● **EXERCISE BRIEF**:
Leaving the pictures aside, transcribe the data below exactly.

● **DATASET EXCERPT**:
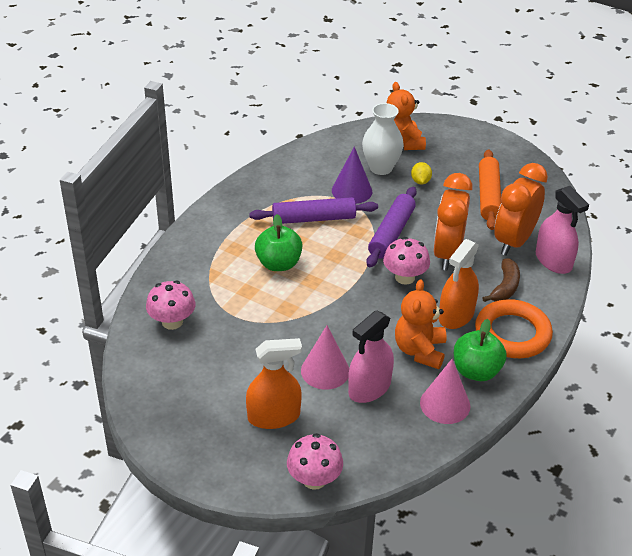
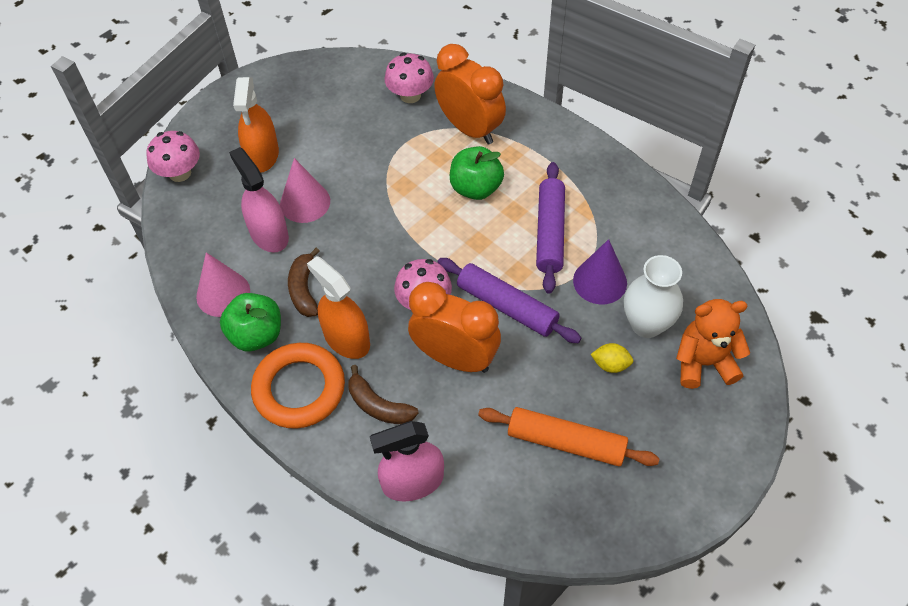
camera: 105 degrees right, 15 degrees up
(419, 350) = (304, 289): orange teddy bear -> brown banana
(514, 241) = (462, 444): orange clock -> orange clock (470, 129)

● **ANSWER**:
camera: 105 degrees right, 15 degrees up
(419, 350) = (304, 289): orange teddy bear -> brown banana
(514, 241) = (462, 444): orange clock -> orange clock (470, 129)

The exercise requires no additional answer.